▶ **DIRECTIONS FOR THIS TASK**
What are the lines below, starting at the line containing "(587, 268) = (435, 151): turquoise" and ending at the line containing "camera: 15 degrees right, 10 degrees down"? Write them out exactly, ends included, without pictures.

▶ **PROVIDED RECORDS**
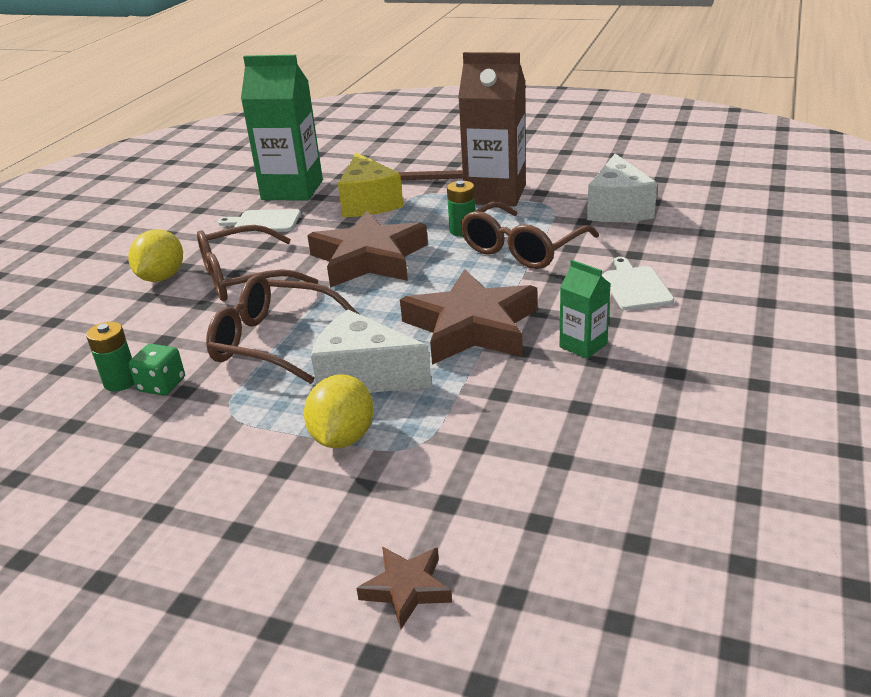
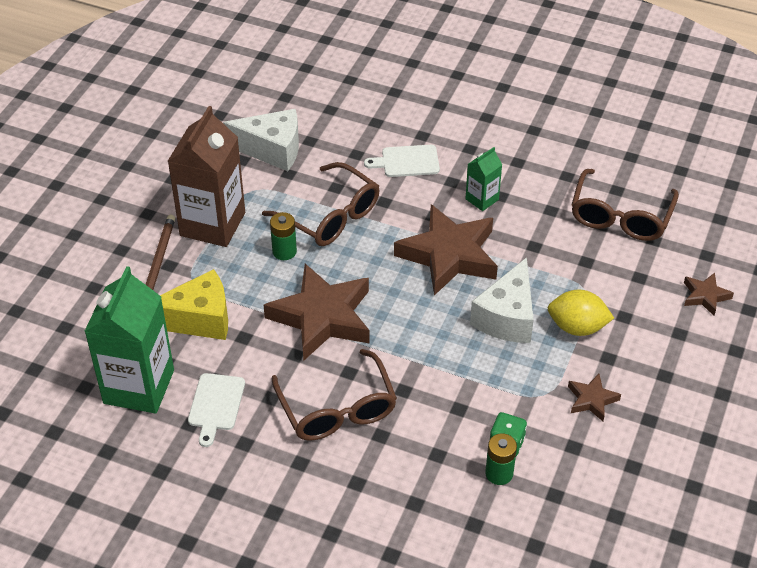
camera: 90 degrees left, 15 degrees up
(162, 277) = (321, 477): yellow lemon -> none
(209, 453) = (592, 400): none -> brown star
(273, 342) = (452, 376): brown glasses -> brown glasses (620, 217)

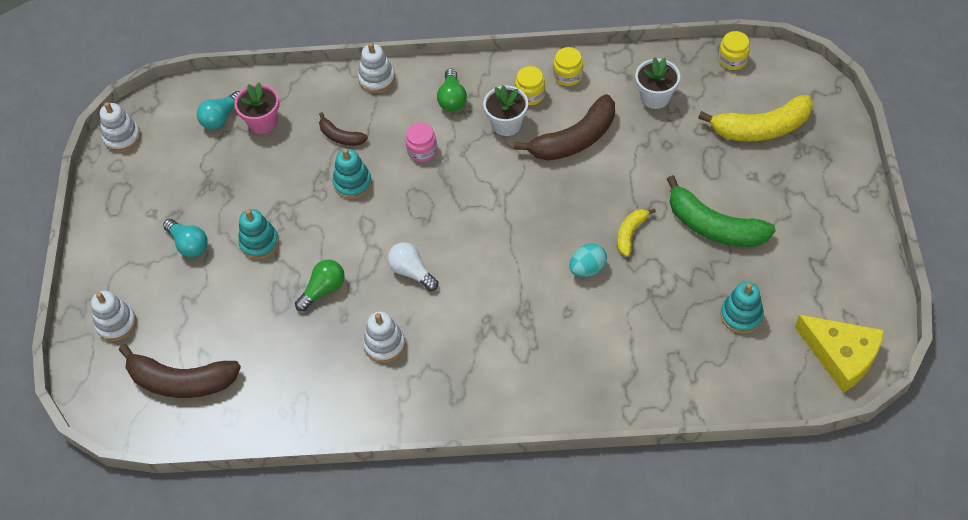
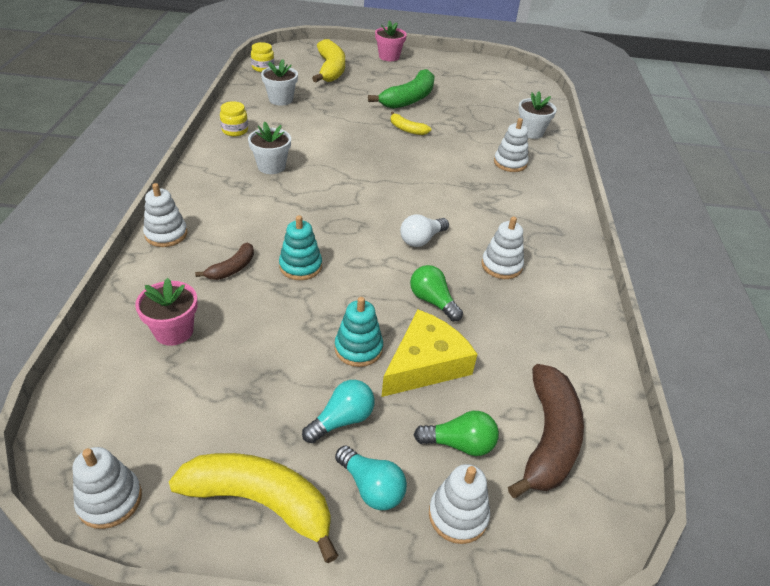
camera: 90 degrees left, 15 degrees down
(123, 212) = (260, 502): none -> yellow banana
(221, 118) = (142, 373): turquoise light bulb -> turquoise light bulb (371, 487)
(422, 151) = (279, 216): pink jar -> none
(452, 99) = (224, 191): green light bulb -> green light bulb (460, 444)
(530, 95) = (245, 150): yellow jar -> none
(575, 139) = (305, 138): brown banana -> none
(586, 350) = (510, 163): none -> white stacking toy
(587, 268) = (435, 151): turquoise egg -> none
(675, 375) = (531, 132): none -> white flower pot
(741, 315) = (484, 102): turquoise stacking toy -> none
(838, 186) = (389, 57): none -> pink flower pot
(841, 355) = (516, 79): yellow cheese -> yellow cheese (425, 364)

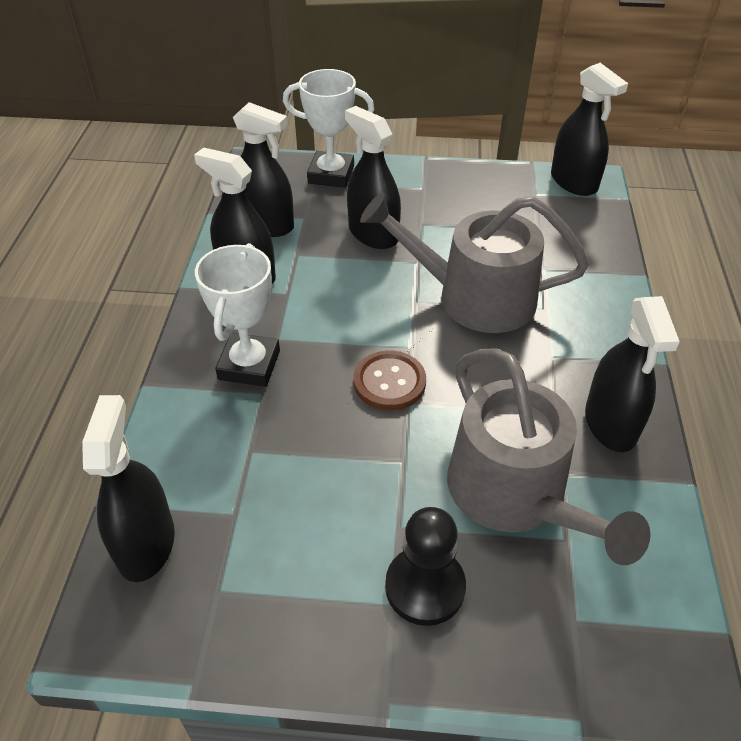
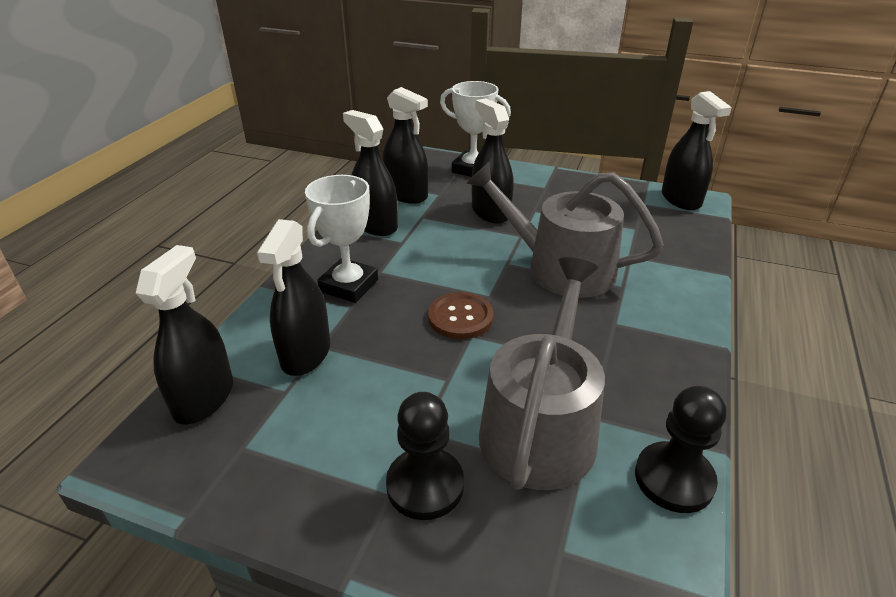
camera: 15 degrees right, 10 degrees down
(515, 494) = (541, 426): grey watering can -> grey watering can turned 150 degrees counterclockwise
(610, 423) = (655, 386): black spray bottle -> black spray bottle (306, 353)
(654, 522) = (674, 479): none -> black pawn

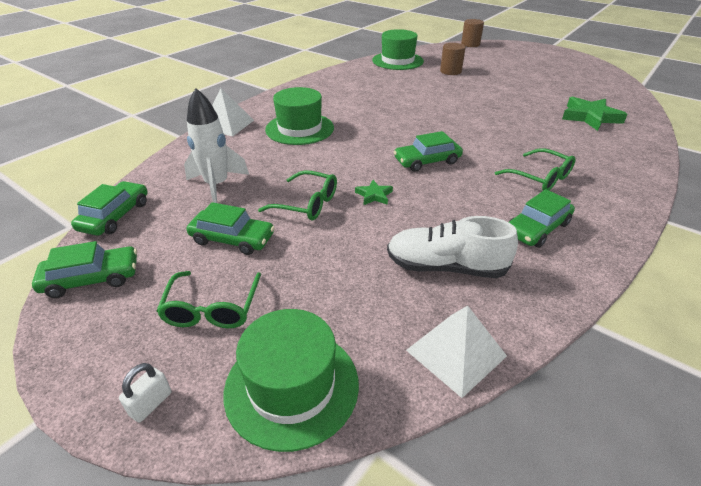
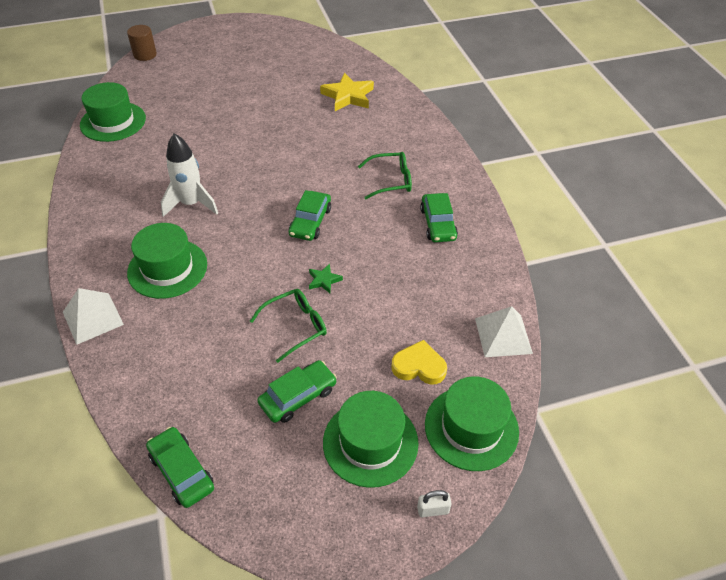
camera: 55 degrees left, 10 degrees up
(92, 278) = (266, 514): green car -> none
(151, 403) = (433, 510): white padlock -> white padlock turned 75 degrees counterclockwise
(212, 309) = (370, 442): green glasses -> green hat
(217, 186) = (207, 374): white rocket -> white rocket (191, 204)
(338, 300) = (419, 366): none -> yellow heart
(445, 267) = (434, 293): white shoe -> none
(450, 71) = (183, 106): brown cylinder -> none
(590, 117) = (348, 96): green star -> yellow star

▶ **ANSWER SECTION**
(587, 268) = (435, 151): turquoise egg -> none
(675, 375) = (531, 132): none -> white flower pot
(741, 315) = (484, 102): turquoise stacking toy -> none
(838, 186) = (389, 57): none -> pink flower pot
(841, 355) = (516, 79): yellow cheese -> yellow cheese (425, 364)

camera: 15 degrees right, 10 degrees down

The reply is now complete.